> [Record set]
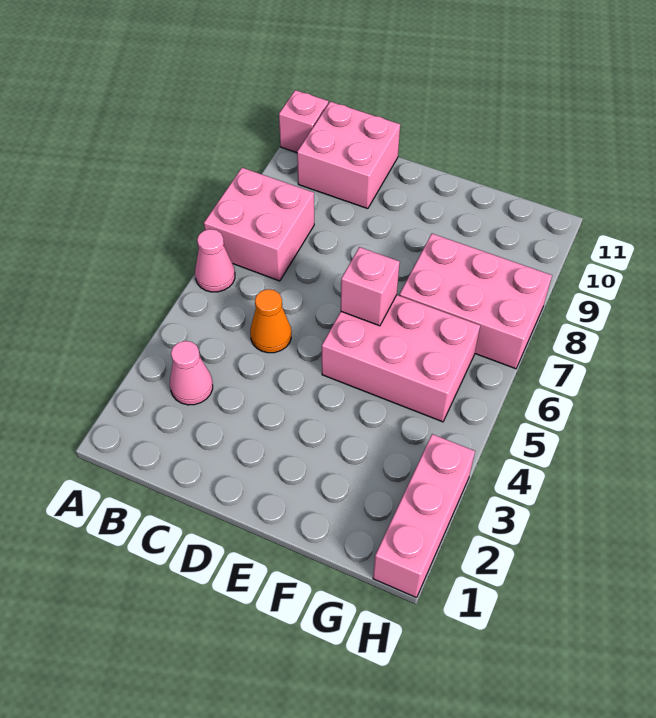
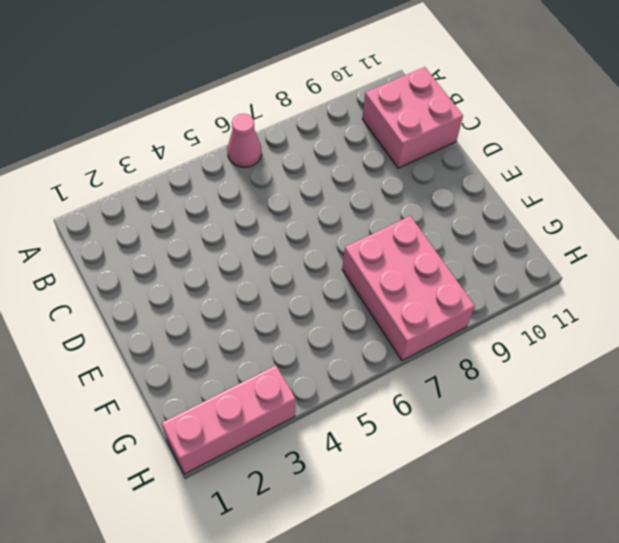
none -> pink brick A7:B8 level 1
none -> pink brick A11 level 1

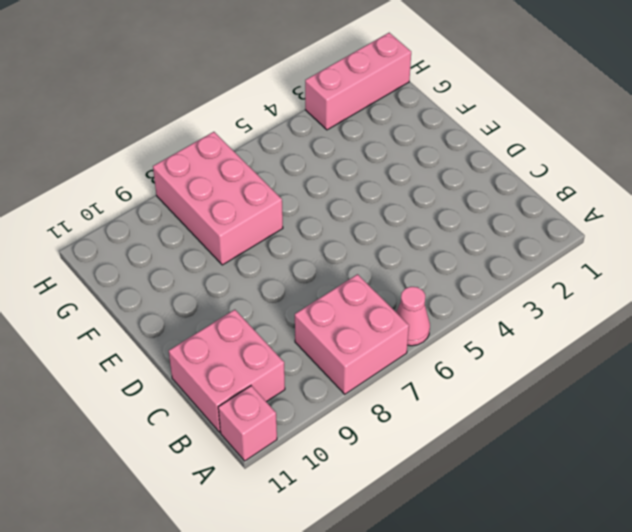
none -> pink cone B3 level 1
none -> orange cone C5 level 1

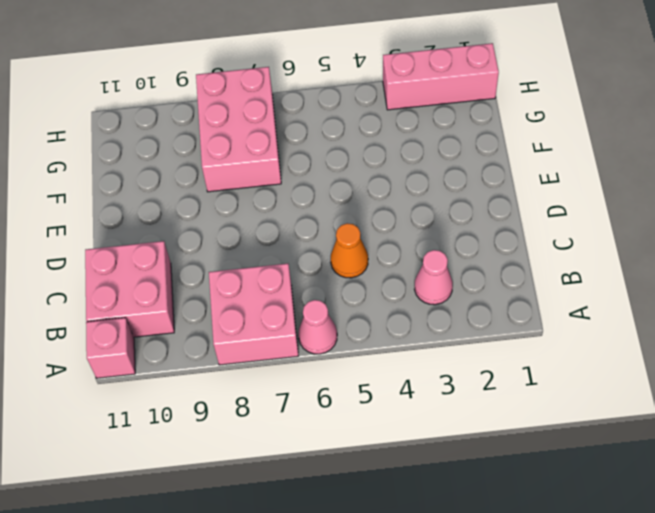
none -> pink brick E5:G6 level 1
none -> pink brick E6 level 2

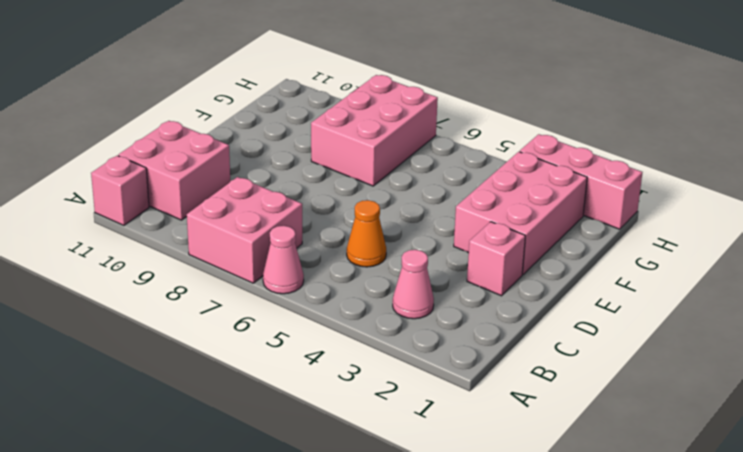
pink brick D2 level 1 -> pink brick E6 level 2
pink brick E2:G3 level 1 -> pink brick E5:G6 level 1

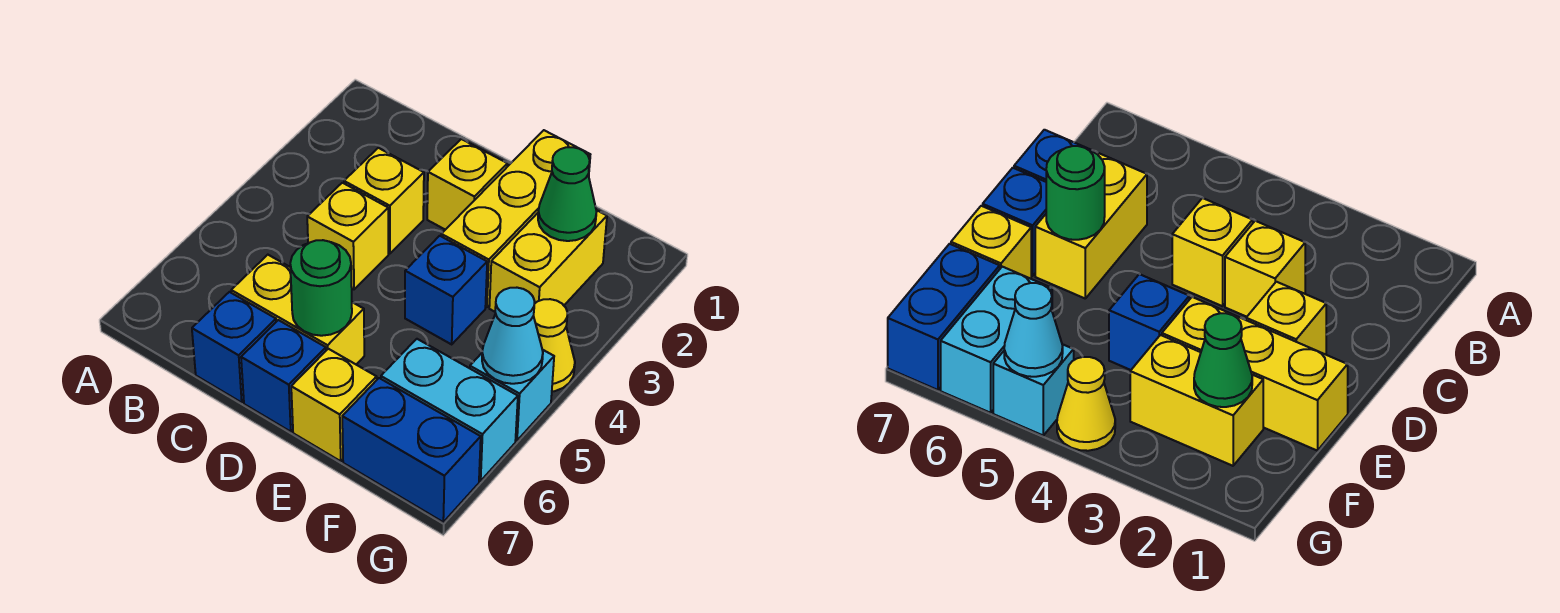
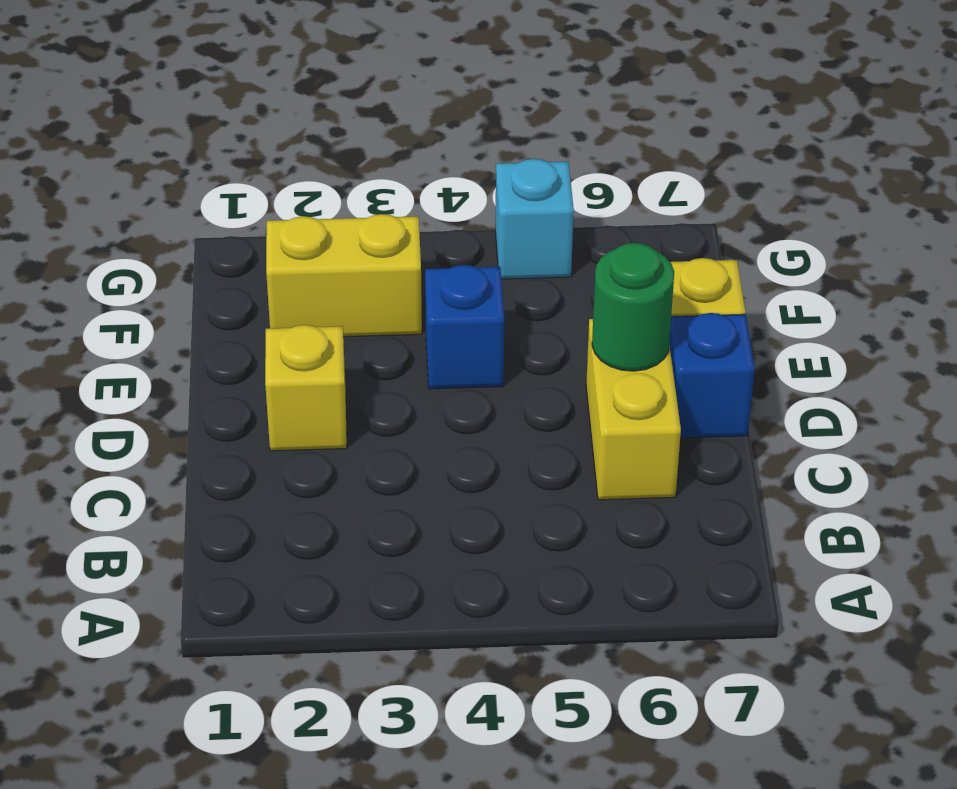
none -> yellow brick C3 level 1
none -> yellow brick C4 level 1
none -> blue brick C7 level 1

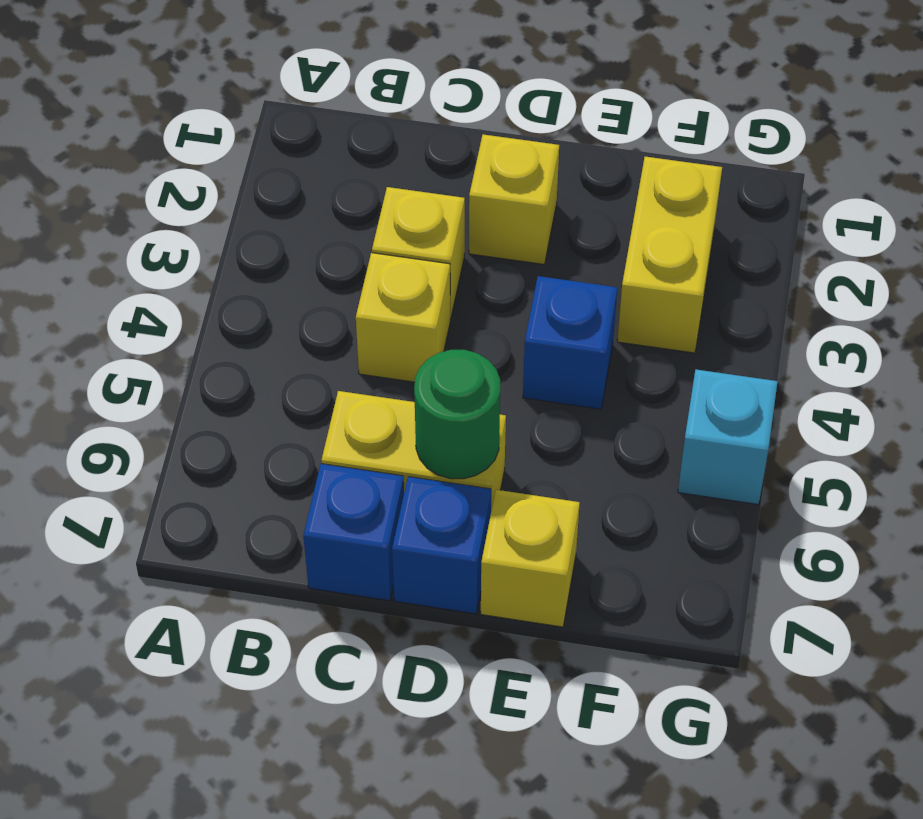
none -> yellow brick E1:E3 level 1
none -> cyan brick F6:G6 level 1
none -> blue brick F7:G7 level 1

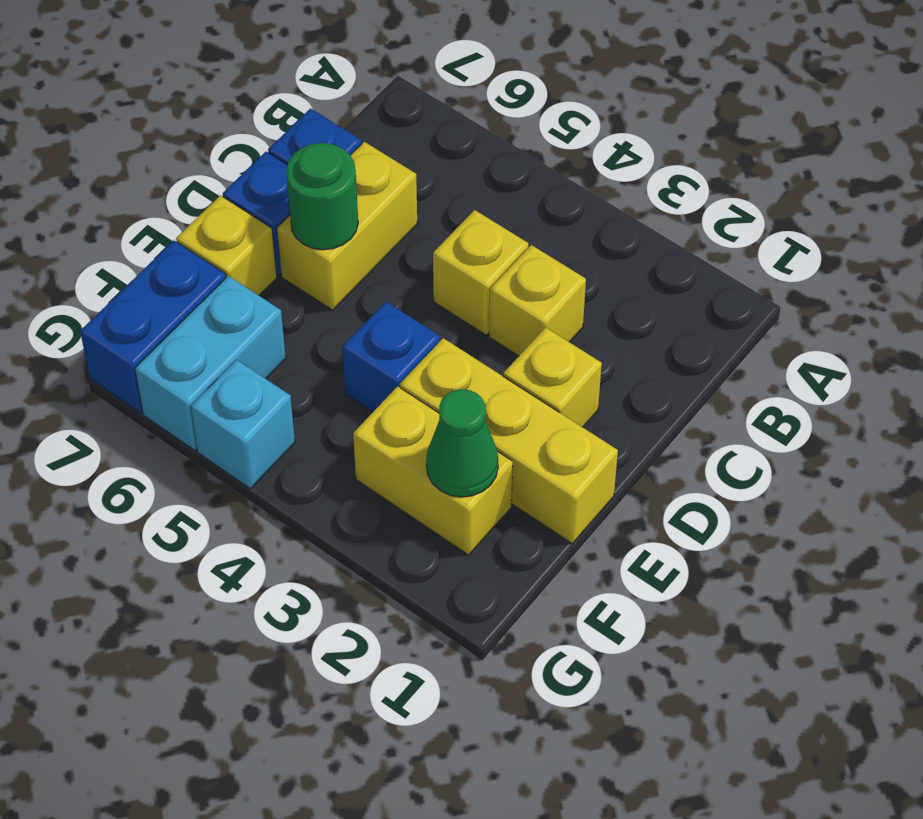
none -> yellow cone G4 level 1
none -> cyan cone G5 level 2

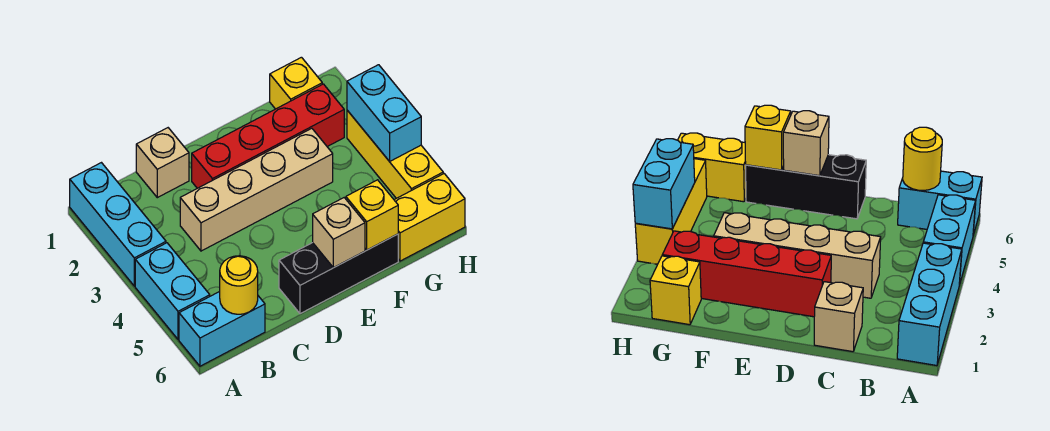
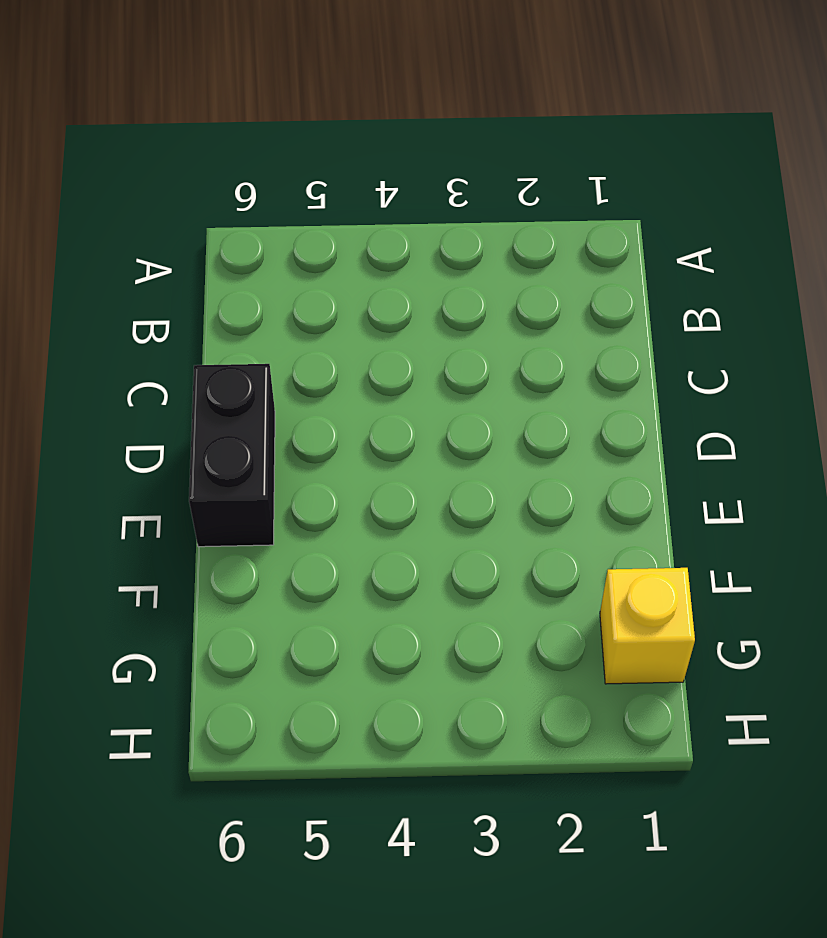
black brick D6:E6 level 1 -> black brick D6:F6 level 1
none -> cyan brick A1:A3 level 1
none -> cyan brick A4:A5 level 1
none -> cyan brick A6:B6 level 1

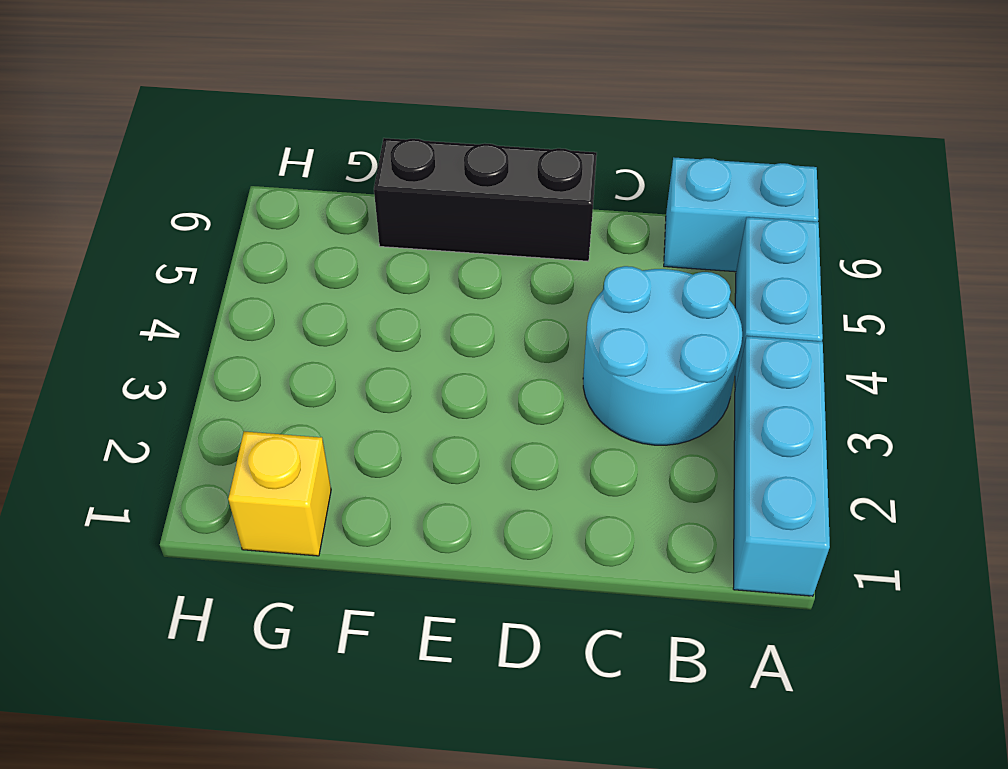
cyan round brick B3:C4 level 1 -> tan brick C3:F3 level 1
none -> tan brick C1 level 1
none -> red brick D2:G2 level 1
none -> yellow brick G6:H6 level 1

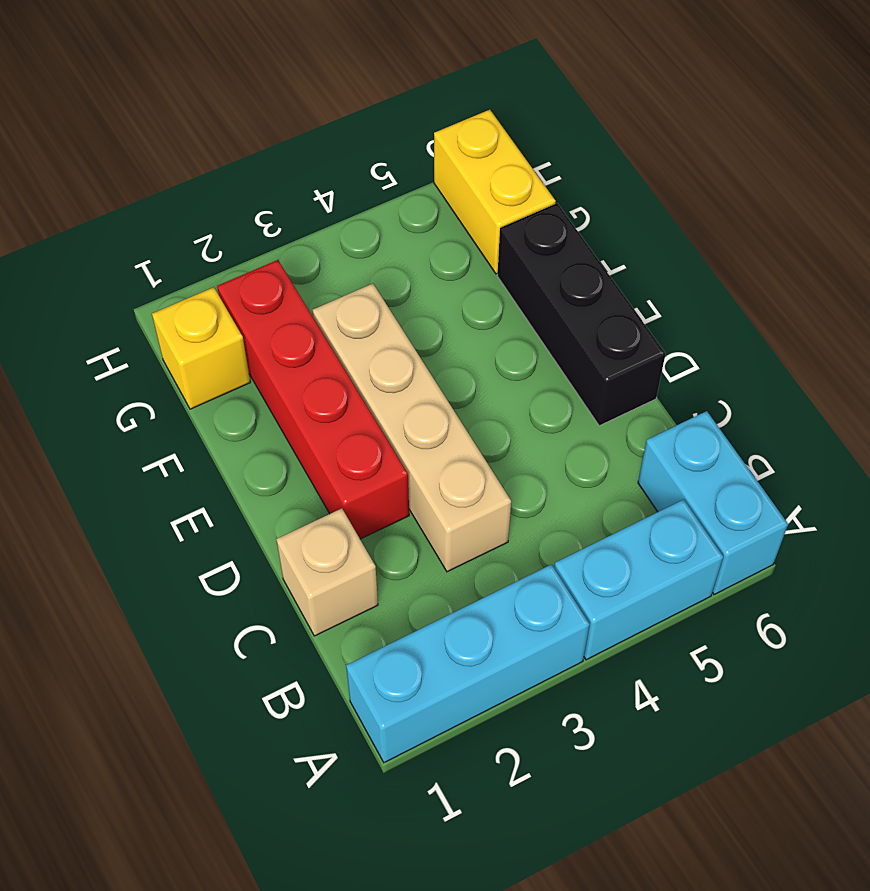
none -> yellow brick H3:H5 level 1
none -> yellow round brick B6 level 2
none -> tan brick E6 level 2

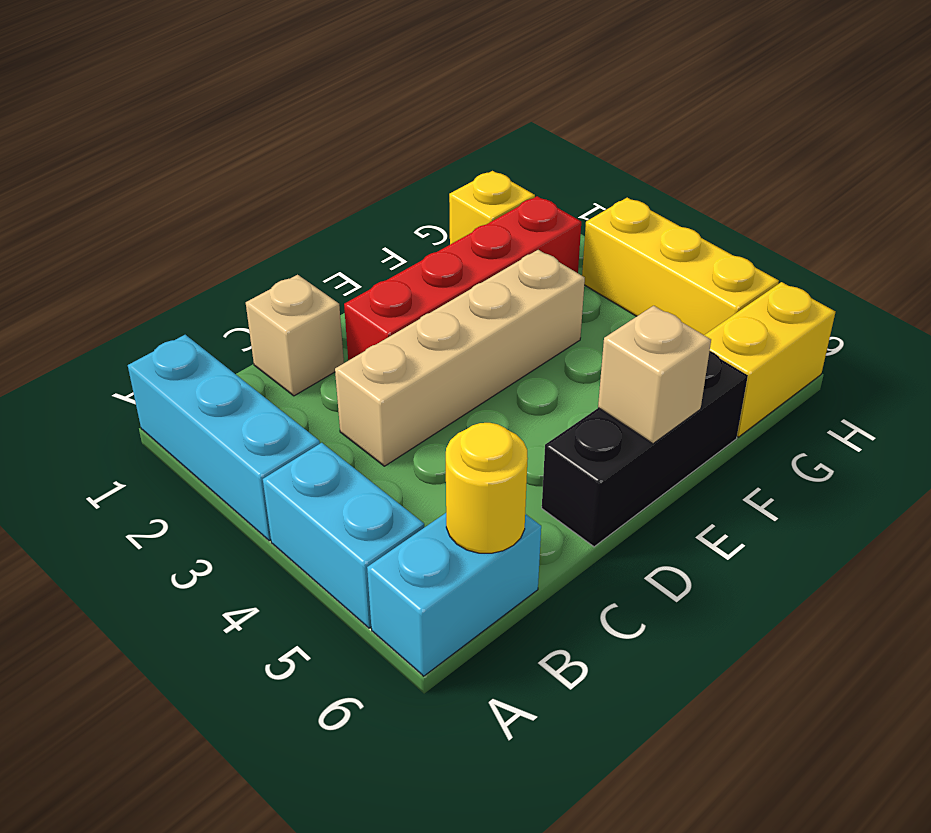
none -> yellow brick F6 level 2
none -> cyan brick H3:H4 level 2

> [What you are asked to do] Repeat, with no pictures, every line from the top of the entries above through the line that has "none -> cyan brick F6:G6 level 1", keeping each one exact.

> [Answer section]
none -> pink brick A7:B8 level 1
none -> pink brick A11 level 1

none -> pink cone B3 level 1
none -> orange cone C5 level 1

none -> pink brick E5:G6 level 1
none -> pink brick E6 level 2

pink brick D2 level 1 -> pink brick E6 level 2
pink brick E2:G3 level 1 -> pink brick E5:G6 level 1

none -> yellow brick C3 level 1
none -> yellow brick C4 level 1
none -> blue brick C7 level 1

none -> yellow brick E1:E3 level 1
none -> cyan brick F6:G6 level 1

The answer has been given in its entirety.